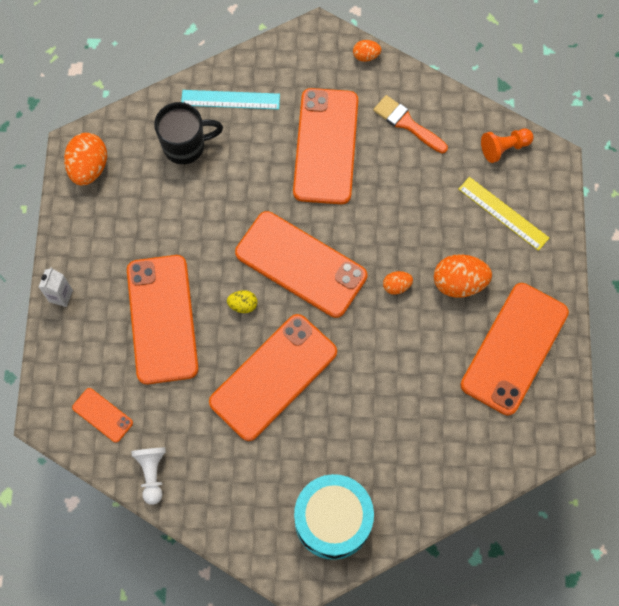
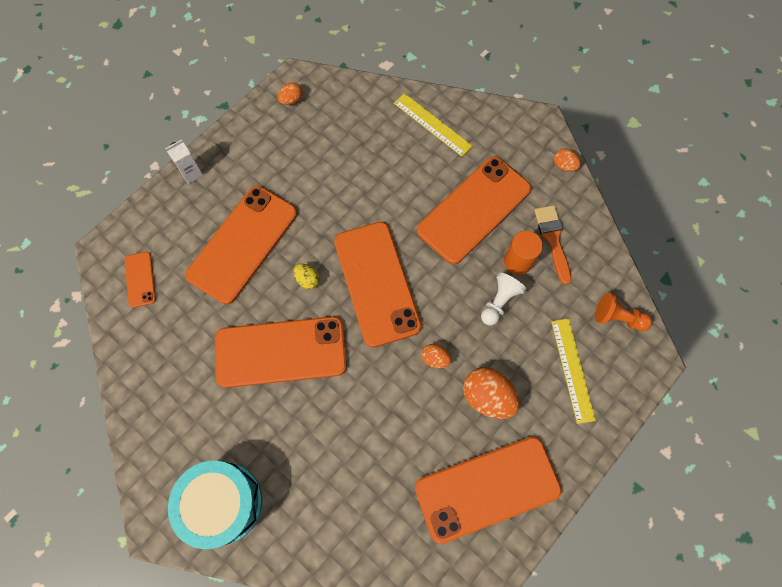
camera: 40 degrees right, 0 degrees up
(89, 168) = (291, 100): orange egg -> orange egg, size x0.53
(152, 473) = (132, 351): white pawn -> white pawn (499, 302)
(185, 146) = (371, 134): black mug -> none
(230, 100) = (432, 124): turquoise ruler -> yellow ruler
(395, 161) = (518, 261): none -> orange cylinder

--*--

Problem to work on: Reproduce each entry exactly, without the pictures.

Answer space:
camera: 40 degrees right, 0 degrees up
(89, 168) = (291, 100): orange egg -> orange egg, size x0.53
(152, 473) = (132, 351): white pawn -> white pawn (499, 302)
(185, 146) = (371, 134): black mug -> none
(230, 100) = (432, 124): turquoise ruler -> yellow ruler
(395, 161) = (518, 261): none -> orange cylinder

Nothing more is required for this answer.